:: ABOUT THIS TASK ::
Consider the records below. How many of their lines include the word "none"? State the number and nothing else.
◇ ◇ ◇ ◇
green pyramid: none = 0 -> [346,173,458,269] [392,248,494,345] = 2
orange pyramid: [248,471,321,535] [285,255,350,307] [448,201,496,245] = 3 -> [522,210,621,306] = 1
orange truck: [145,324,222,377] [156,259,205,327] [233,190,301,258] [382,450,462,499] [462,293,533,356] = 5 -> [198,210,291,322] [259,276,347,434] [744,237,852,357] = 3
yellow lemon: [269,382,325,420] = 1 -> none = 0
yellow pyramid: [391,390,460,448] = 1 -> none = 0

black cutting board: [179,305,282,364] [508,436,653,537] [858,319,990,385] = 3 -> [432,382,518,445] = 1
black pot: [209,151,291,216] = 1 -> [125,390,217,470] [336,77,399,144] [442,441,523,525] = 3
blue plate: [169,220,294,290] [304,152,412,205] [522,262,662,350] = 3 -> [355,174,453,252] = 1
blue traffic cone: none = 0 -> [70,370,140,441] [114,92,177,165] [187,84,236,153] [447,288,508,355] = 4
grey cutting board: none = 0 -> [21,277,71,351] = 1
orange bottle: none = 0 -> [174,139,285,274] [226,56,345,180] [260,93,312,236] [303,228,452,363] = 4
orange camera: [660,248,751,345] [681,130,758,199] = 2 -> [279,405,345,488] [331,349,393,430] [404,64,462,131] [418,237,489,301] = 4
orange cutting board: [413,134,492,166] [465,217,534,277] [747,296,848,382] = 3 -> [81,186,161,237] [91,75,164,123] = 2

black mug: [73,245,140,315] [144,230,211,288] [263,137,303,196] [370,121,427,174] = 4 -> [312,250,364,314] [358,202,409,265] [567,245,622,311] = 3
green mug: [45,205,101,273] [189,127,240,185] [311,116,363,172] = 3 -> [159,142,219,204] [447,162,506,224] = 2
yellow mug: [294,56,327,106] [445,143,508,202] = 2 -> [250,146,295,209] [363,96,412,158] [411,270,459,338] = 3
◇ ◇ ◇ ◇
:: RESULT OF THE TASK ::
6